(Image change detection data)
===============

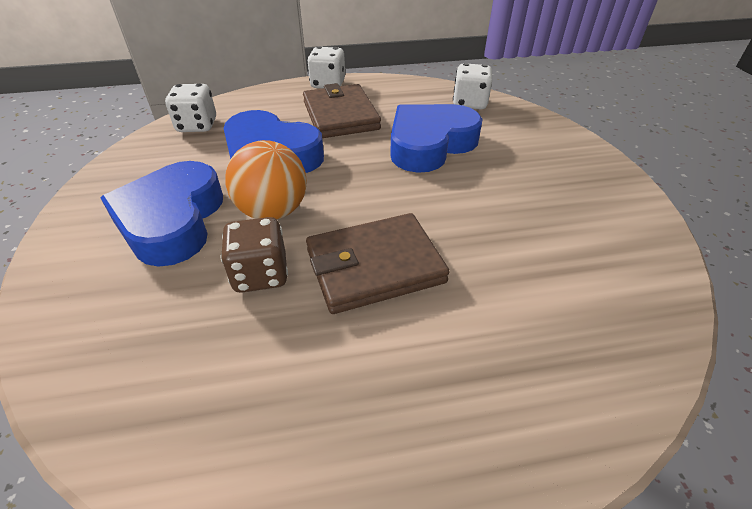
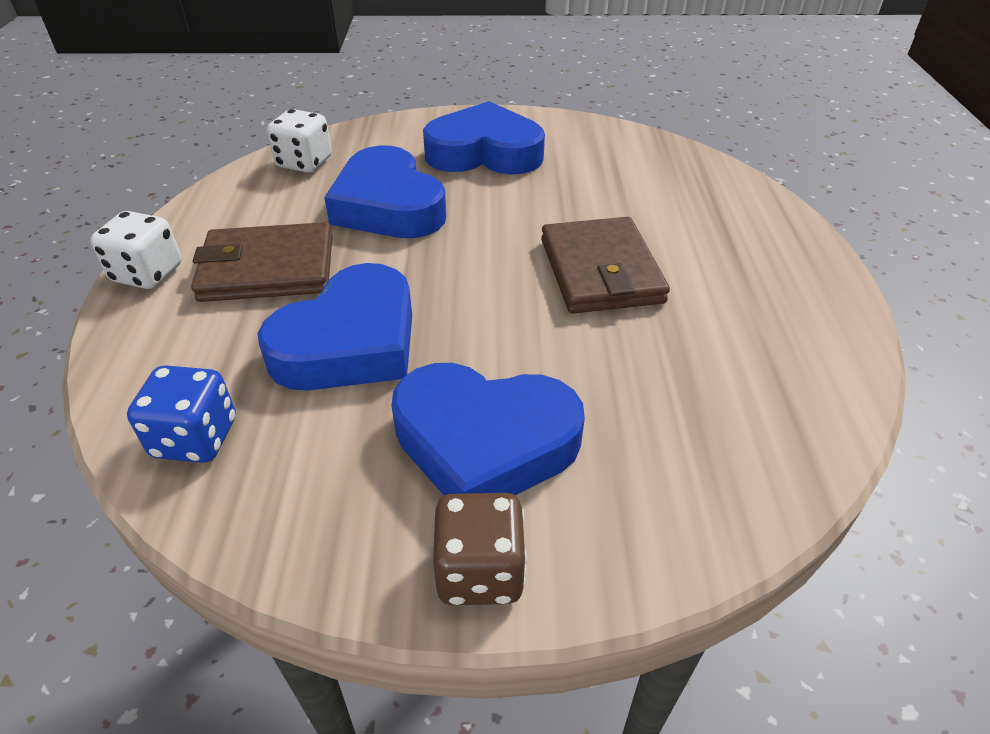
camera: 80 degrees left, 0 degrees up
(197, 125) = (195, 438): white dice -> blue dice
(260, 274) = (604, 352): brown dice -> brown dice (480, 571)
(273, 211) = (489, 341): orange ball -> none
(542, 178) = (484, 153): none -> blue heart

===============

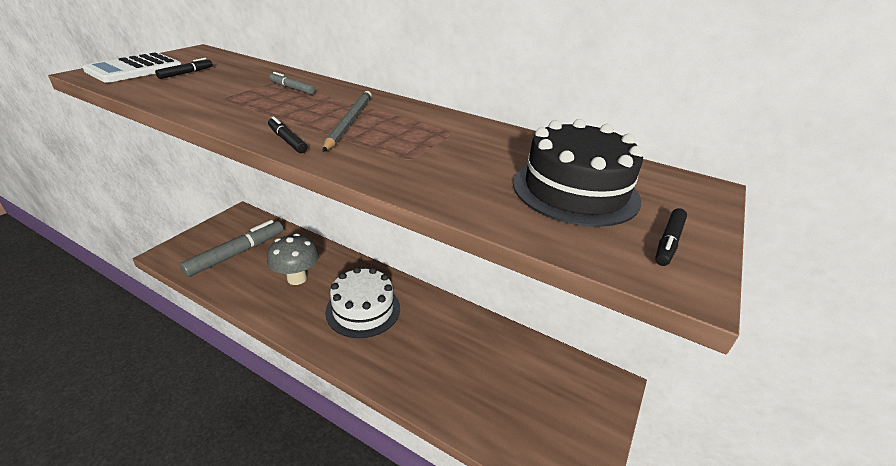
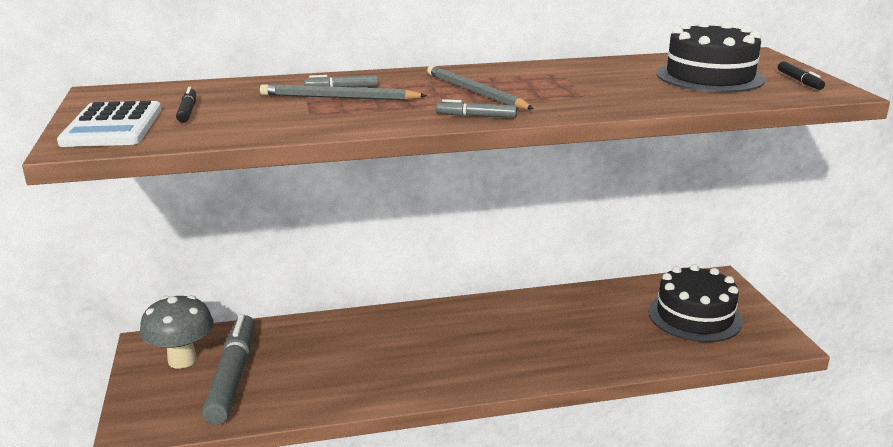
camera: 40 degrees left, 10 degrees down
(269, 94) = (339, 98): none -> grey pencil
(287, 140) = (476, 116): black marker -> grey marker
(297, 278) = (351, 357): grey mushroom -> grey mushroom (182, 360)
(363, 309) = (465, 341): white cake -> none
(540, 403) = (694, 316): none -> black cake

===============

* **What to work on**
Copy the entries above exactly, but only from the line holding "(273, 211) = (489, 341): orange ball -> none" through the line holding "(542, 178) = (484, 153): none -> blue heart", both included.

* **Answer box**
(273, 211) = (489, 341): orange ball -> none
(542, 178) = (484, 153): none -> blue heart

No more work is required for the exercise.